Top of Data to process
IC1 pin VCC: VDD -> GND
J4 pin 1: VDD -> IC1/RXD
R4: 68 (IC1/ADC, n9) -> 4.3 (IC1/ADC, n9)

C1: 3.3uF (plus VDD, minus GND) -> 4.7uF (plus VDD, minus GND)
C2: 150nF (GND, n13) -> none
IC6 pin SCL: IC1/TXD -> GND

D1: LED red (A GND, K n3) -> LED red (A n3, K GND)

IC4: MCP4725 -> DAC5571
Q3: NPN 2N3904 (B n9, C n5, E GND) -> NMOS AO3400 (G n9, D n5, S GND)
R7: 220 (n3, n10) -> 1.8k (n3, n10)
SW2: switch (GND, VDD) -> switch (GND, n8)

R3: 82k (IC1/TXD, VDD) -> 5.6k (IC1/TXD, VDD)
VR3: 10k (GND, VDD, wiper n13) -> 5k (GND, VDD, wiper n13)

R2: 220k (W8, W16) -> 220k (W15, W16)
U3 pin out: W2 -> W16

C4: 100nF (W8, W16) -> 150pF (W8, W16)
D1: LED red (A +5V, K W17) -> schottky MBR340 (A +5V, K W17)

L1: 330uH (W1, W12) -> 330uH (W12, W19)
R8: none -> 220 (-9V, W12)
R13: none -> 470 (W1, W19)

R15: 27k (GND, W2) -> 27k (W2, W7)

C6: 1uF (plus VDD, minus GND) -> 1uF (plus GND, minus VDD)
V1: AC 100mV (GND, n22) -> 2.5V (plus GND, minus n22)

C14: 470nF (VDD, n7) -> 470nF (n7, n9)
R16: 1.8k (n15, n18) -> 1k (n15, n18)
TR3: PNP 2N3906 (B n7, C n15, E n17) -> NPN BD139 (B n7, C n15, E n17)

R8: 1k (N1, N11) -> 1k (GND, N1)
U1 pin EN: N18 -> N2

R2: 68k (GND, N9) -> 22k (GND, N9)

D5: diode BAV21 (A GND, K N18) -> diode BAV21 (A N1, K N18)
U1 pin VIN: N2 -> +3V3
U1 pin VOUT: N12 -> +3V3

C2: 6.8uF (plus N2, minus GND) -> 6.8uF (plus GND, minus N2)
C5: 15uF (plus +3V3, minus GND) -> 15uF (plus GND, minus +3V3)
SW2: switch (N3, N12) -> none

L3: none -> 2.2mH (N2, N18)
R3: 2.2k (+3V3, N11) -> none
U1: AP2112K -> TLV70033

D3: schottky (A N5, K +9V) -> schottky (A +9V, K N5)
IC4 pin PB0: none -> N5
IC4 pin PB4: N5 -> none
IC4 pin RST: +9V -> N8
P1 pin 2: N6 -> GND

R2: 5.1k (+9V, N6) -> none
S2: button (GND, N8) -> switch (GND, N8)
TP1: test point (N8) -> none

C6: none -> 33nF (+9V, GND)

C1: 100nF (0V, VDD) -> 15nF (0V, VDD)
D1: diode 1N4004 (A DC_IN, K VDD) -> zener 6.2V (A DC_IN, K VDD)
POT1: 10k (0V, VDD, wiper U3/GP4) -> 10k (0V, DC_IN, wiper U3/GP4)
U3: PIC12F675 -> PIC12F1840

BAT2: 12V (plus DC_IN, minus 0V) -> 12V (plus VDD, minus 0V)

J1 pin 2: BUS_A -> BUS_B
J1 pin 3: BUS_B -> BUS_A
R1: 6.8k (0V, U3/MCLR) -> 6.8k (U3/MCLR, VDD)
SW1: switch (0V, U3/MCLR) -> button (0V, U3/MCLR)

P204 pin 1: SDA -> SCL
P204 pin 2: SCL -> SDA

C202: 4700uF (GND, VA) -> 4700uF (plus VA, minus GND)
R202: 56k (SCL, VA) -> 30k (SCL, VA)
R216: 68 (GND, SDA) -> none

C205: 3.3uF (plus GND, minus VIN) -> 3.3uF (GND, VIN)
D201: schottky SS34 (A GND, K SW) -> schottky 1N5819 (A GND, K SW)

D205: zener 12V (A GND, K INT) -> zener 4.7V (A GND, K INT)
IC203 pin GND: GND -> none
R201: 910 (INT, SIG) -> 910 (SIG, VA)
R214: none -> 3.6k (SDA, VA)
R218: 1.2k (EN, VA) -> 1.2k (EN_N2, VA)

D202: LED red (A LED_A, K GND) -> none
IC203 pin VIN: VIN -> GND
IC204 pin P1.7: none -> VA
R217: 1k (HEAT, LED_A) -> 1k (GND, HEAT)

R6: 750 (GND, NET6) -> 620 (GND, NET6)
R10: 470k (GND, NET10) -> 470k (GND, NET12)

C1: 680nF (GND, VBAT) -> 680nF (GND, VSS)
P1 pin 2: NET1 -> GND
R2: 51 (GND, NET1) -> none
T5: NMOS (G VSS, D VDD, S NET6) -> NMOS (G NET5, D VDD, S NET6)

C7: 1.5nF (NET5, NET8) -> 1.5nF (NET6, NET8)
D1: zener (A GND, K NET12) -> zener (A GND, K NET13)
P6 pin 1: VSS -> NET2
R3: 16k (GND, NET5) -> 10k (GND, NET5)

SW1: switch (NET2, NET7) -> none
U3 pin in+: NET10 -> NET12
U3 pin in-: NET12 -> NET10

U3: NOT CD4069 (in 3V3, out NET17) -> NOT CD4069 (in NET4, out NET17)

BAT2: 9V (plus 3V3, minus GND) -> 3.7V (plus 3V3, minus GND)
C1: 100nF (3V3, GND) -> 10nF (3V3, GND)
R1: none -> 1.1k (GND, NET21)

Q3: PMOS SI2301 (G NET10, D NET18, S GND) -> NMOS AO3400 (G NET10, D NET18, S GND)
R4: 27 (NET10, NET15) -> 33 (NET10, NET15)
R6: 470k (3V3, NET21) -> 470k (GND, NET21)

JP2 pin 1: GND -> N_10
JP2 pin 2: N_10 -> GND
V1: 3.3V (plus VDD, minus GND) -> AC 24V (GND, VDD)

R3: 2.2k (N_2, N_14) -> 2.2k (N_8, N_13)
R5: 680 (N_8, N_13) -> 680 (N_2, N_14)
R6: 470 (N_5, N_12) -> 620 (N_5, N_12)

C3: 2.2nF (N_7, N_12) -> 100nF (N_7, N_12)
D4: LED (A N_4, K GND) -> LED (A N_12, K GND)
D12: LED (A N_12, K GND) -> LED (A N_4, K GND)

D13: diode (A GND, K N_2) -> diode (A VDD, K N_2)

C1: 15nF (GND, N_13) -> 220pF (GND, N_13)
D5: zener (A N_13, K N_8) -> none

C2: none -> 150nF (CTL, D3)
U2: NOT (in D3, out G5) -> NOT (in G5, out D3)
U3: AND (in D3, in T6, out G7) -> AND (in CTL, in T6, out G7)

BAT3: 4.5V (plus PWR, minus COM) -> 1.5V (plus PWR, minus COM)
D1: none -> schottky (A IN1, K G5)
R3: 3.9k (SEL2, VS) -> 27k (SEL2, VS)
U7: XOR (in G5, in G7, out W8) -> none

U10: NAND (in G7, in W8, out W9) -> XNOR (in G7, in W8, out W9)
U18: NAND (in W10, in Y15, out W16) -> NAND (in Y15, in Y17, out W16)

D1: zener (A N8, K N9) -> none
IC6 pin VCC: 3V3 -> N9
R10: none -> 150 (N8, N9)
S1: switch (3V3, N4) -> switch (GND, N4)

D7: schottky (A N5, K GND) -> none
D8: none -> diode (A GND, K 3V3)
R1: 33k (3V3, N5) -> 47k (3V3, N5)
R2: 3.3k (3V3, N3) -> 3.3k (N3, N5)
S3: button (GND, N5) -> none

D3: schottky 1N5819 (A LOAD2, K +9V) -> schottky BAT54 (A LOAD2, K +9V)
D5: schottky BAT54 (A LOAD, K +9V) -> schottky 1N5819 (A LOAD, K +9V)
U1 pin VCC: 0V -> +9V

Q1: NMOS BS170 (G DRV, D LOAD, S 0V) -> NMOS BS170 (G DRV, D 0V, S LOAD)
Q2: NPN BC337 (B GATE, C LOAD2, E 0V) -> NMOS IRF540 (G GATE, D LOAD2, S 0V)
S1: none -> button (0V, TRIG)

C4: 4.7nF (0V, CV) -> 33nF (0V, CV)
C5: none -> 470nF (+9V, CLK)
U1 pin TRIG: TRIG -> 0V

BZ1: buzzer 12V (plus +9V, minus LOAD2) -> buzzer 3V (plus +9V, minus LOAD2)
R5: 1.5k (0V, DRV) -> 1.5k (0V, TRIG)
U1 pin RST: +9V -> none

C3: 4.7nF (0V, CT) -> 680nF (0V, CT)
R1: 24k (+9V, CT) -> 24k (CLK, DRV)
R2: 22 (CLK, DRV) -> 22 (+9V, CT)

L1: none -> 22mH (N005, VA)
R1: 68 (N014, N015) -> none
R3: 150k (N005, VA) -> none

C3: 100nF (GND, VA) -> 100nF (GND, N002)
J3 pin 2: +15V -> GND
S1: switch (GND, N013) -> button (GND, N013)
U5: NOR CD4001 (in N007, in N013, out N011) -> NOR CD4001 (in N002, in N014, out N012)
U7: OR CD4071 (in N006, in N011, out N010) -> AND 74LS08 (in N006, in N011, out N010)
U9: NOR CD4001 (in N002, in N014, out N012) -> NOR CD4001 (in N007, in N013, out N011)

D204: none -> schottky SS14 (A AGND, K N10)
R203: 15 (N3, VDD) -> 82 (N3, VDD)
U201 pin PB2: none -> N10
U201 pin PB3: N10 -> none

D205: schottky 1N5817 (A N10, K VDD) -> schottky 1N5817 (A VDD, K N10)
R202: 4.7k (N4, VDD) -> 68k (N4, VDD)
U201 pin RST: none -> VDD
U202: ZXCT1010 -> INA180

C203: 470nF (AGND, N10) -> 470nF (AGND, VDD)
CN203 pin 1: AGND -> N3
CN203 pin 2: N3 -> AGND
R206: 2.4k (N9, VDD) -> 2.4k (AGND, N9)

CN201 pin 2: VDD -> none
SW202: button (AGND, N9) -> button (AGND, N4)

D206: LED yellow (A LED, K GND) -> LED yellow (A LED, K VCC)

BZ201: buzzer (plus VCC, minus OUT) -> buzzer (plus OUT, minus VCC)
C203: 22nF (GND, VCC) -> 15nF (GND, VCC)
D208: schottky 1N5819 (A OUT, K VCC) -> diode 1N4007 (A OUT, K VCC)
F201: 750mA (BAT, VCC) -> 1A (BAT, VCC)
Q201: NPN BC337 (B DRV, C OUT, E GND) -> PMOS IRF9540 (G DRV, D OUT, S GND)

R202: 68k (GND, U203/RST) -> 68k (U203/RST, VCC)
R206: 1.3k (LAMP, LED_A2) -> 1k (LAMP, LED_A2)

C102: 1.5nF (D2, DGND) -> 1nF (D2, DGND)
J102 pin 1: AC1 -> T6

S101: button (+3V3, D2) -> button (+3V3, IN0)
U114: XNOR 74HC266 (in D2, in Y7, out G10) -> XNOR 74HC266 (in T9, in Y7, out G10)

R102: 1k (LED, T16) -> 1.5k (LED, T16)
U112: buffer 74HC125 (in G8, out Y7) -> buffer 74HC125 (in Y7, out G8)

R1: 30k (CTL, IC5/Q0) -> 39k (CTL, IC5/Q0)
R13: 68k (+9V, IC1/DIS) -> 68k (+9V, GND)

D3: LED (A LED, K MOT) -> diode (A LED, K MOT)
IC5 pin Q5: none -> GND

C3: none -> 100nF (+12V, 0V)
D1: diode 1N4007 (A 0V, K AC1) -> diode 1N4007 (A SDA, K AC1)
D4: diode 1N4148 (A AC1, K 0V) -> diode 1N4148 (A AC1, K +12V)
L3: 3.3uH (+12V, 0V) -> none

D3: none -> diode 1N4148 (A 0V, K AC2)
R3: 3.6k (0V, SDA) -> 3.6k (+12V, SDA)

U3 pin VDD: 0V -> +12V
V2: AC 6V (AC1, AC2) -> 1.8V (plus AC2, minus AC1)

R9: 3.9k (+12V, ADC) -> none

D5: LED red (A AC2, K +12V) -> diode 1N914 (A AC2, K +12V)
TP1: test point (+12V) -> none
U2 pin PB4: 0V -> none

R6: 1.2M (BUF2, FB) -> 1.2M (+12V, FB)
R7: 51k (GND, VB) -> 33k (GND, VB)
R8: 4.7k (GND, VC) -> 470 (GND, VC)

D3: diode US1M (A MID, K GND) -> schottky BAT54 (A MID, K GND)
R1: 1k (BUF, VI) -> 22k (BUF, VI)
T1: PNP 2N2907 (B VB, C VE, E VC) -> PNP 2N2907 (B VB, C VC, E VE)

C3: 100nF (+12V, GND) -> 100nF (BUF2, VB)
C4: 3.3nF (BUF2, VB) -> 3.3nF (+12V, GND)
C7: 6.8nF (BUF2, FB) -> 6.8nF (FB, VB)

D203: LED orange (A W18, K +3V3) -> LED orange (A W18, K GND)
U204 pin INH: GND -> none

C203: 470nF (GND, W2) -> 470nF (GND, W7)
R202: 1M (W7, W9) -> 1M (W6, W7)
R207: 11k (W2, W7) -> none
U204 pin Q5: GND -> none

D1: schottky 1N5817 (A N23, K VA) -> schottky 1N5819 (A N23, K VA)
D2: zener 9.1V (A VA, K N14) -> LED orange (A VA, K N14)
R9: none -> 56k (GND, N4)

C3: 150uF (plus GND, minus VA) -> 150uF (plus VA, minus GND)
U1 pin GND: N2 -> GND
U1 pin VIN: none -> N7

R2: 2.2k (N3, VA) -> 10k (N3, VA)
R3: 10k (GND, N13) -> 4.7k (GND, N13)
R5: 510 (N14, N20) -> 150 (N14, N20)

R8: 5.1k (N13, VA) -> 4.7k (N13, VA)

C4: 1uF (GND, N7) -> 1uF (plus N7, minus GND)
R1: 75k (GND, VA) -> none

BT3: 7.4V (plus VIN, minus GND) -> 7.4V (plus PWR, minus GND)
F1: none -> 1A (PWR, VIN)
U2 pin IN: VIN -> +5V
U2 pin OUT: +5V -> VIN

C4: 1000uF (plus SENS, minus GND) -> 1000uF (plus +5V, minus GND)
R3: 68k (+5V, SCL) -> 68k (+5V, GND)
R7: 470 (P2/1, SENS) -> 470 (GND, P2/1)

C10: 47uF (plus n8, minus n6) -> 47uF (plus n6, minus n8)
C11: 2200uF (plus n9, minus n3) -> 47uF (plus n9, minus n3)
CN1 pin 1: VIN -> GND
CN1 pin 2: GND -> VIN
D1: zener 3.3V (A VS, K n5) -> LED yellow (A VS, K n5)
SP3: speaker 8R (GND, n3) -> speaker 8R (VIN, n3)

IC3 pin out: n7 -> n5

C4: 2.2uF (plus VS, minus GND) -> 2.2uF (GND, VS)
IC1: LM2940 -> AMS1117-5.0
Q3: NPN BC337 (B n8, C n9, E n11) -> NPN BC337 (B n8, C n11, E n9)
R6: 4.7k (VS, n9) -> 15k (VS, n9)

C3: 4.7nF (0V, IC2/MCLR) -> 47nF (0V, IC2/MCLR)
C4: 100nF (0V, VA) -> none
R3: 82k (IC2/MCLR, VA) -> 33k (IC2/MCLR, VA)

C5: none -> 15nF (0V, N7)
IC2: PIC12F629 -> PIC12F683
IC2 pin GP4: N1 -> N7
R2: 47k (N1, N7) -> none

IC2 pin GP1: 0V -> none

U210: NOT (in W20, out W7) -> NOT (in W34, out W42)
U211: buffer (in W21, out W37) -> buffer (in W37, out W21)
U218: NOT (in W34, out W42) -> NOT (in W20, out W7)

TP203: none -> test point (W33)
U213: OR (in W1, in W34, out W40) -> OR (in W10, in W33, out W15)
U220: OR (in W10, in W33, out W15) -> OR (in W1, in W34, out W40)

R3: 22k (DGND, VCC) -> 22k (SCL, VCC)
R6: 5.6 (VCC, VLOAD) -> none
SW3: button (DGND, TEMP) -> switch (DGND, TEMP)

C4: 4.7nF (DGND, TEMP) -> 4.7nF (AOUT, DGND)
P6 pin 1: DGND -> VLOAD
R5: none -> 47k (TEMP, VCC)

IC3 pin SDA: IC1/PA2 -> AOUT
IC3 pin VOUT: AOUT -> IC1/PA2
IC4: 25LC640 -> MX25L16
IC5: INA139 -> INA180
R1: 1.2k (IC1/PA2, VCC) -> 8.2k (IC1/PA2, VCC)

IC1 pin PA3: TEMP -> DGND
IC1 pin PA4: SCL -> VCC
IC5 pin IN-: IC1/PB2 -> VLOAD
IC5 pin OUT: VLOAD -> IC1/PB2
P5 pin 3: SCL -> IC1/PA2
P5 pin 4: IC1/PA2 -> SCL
Bottom of Data to process
What is expected:
All that is needed is the opening run of the data, given again exactly: please include every line from the first through the line with "P1 pin 2: N6 -> GND", both ends kept.

Result of the task:
IC1 pin VCC: VDD -> GND
J4 pin 1: VDD -> IC1/RXD
R4: 68 (IC1/ADC, n9) -> 4.3 (IC1/ADC, n9)

C1: 3.3uF (plus VDD, minus GND) -> 4.7uF (plus VDD, minus GND)
C2: 150nF (GND, n13) -> none
IC6 pin SCL: IC1/TXD -> GND

D1: LED red (A GND, K n3) -> LED red (A n3, K GND)

IC4: MCP4725 -> DAC5571
Q3: NPN 2N3904 (B n9, C n5, E GND) -> NMOS AO3400 (G n9, D n5, S GND)
R7: 220 (n3, n10) -> 1.8k (n3, n10)
SW2: switch (GND, VDD) -> switch (GND, n8)

R3: 82k (IC1/TXD, VDD) -> 5.6k (IC1/TXD, VDD)
VR3: 10k (GND, VDD, wiper n13) -> 5k (GND, VDD, wiper n13)

R2: 220k (W8, W16) -> 220k (W15, W16)
U3 pin out: W2 -> W16

C4: 100nF (W8, W16) -> 150pF (W8, W16)
D1: LED red (A +5V, K W17) -> schottky MBR340 (A +5V, K W17)

L1: 330uH (W1, W12) -> 330uH (W12, W19)
R8: none -> 220 (-9V, W12)
R13: none -> 470 (W1, W19)

R15: 27k (GND, W2) -> 27k (W2, W7)

C6: 1uF (plus VDD, minus GND) -> 1uF (plus GND, minus VDD)
V1: AC 100mV (GND, n22) -> 2.5V (plus GND, minus n22)

C14: 470nF (VDD, n7) -> 470nF (n7, n9)
R16: 1.8k (n15, n18) -> 1k (n15, n18)
TR3: PNP 2N3906 (B n7, C n15, E n17) -> NPN BD139 (B n7, C n15, E n17)

R8: 1k (N1, N11) -> 1k (GND, N1)
U1 pin EN: N18 -> N2

R2: 68k (GND, N9) -> 22k (GND, N9)

D5: diode BAV21 (A GND, K N18) -> diode BAV21 (A N1, K N18)
U1 pin VIN: N2 -> +3V3
U1 pin VOUT: N12 -> +3V3

C2: 6.8uF (plus N2, minus GND) -> 6.8uF (plus GND, minus N2)
C5: 15uF (plus +3V3, minus GND) -> 15uF (plus GND, minus +3V3)
SW2: switch (N3, N12) -> none

L3: none -> 2.2mH (N2, N18)
R3: 2.2k (+3V3, N11) -> none
U1: AP2112K -> TLV70033

D3: schottky (A N5, K +9V) -> schottky (A +9V, K N5)
IC4 pin PB0: none -> N5
IC4 pin PB4: N5 -> none
IC4 pin RST: +9V -> N8
P1 pin 2: N6 -> GND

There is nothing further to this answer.